**Task prompt:** Every entry must appear in the answer exactly as it does here.

**Records for processing:**
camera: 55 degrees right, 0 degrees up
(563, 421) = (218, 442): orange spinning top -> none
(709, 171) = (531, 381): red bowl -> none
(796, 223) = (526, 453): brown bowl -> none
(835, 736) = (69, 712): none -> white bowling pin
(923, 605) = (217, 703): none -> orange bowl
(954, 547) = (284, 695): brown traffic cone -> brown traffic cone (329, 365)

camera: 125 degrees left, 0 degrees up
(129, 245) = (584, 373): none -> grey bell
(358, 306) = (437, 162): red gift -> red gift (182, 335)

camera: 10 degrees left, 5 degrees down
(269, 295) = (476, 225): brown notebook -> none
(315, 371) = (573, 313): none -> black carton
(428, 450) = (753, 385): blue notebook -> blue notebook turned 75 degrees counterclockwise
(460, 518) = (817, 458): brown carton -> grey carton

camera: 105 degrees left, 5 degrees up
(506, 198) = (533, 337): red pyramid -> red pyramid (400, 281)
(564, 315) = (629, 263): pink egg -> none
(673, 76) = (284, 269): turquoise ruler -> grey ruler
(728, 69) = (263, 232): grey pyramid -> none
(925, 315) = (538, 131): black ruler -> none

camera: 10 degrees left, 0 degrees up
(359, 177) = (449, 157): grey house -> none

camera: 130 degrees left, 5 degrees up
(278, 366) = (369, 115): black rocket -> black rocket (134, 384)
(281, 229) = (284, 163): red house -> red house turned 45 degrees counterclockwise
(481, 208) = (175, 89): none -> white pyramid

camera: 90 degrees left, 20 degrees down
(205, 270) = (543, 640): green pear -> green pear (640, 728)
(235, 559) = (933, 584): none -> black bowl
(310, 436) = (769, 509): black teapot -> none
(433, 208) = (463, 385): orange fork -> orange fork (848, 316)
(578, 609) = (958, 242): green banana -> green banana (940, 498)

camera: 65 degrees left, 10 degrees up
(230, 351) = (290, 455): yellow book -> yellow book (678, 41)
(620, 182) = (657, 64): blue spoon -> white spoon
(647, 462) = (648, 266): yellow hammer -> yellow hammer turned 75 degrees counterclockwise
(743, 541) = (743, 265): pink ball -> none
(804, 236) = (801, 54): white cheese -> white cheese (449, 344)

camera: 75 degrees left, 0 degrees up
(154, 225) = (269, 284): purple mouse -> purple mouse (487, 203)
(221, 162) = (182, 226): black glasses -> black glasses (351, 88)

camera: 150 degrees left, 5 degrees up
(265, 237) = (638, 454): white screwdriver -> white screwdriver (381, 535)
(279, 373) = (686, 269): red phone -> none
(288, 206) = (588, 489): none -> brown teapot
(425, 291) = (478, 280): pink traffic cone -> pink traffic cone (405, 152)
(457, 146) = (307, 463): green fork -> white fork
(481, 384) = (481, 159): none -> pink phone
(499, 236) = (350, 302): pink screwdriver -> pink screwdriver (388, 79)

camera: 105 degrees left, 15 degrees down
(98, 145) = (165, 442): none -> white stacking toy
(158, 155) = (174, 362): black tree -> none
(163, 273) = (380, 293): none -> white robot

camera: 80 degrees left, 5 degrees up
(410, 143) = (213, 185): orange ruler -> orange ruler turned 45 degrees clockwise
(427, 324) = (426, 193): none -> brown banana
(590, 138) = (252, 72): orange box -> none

**Output for this task:**
camera: 55 degrees right, 0 degrees up
(563, 421) = (218, 442): orange spinning top -> none
(709, 171) = (531, 381): red bowl -> none
(796, 223) = (526, 453): brown bowl -> none
(835, 736) = (69, 712): none -> white bowling pin
(923, 605) = (217, 703): none -> orange bowl
(954, 547) = (284, 695): brown traffic cone -> brown traffic cone (329, 365)

camera: 125 degrees left, 0 degrees up
(129, 245) = (584, 373): none -> grey bell
(358, 306) = (437, 162): red gift -> red gift (182, 335)

camera: 10 degrees left, 5 degrees down
(269, 295) = (476, 225): brown notebook -> none
(315, 371) = (573, 313): none -> black carton
(428, 450) = (753, 385): blue notebook -> blue notebook turned 75 degrees counterclockwise
(460, 518) = (817, 458): brown carton -> grey carton

camera: 105 degrees left, 5 degrees up
(506, 198) = (533, 337): red pyramid -> red pyramid (400, 281)
(564, 315) = (629, 263): pink egg -> none
(673, 76) = (284, 269): turquoise ruler -> grey ruler
(728, 69) = (263, 232): grey pyramid -> none
(925, 315) = (538, 131): black ruler -> none

camera: 10 degrees left, 0 degrees up
(359, 177) = (449, 157): grey house -> none

camera: 130 degrees left, 5 degrees up
(278, 366) = (369, 115): black rocket -> black rocket (134, 384)
(281, 229) = (284, 163): red house -> red house turned 45 degrees counterclockwise
(481, 208) = (175, 89): none -> white pyramid

camera: 90 degrees left, 20 degrees down
(205, 270) = (543, 640): green pear -> green pear (640, 728)
(235, 559) = (933, 584): none -> black bowl
(310, 436) = (769, 509): black teapot -> none
(433, 208) = (463, 385): orange fork -> orange fork (848, 316)
(578, 609) = (958, 242): green banana -> green banana (940, 498)

camera: 65 degrees left, 10 degrees up
(230, 351) = (290, 455): yellow book -> yellow book (678, 41)
(620, 182) = (657, 64): blue spoon -> white spoon
(647, 462) = (648, 266): yellow hammer -> yellow hammer turned 75 degrees counterclockwise
(743, 541) = (743, 265): pink ball -> none
(804, 236) = (801, 54): white cheese -> white cheese (449, 344)

camera: 75 degrees left, 0 degrees up
(154, 225) = (269, 284): purple mouse -> purple mouse (487, 203)
(221, 162) = (182, 226): black glasses -> black glasses (351, 88)

camera: 150 degrees left, 5 degrees up
(265, 237) = (638, 454): white screwdriver -> white screwdriver (381, 535)
(279, 373) = (686, 269): red phone -> none
(288, 206) = (588, 489): none -> brown teapot
(425, 291) = (478, 280): pink traffic cone -> pink traffic cone (405, 152)
(457, 146) = (307, 463): green fork -> white fork
(481, 384) = (481, 159): none -> pink phone
(499, 236) = (350, 302): pink screwdriver -> pink screwdriver (388, 79)

camera: 105 degrees left, 15 degrees down
(98, 145) = (165, 442): none -> white stacking toy
(158, 155) = (174, 362): black tree -> none
(163, 273) = (380, 293): none -> white robot

camera: 80 degrees left, 5 degrees up
(410, 143) = (213, 185): orange ruler -> orange ruler turned 45 degrees clockwise
(427, 324) = (426, 193): none -> brown banana
(590, 138) = (252, 72): orange box -> none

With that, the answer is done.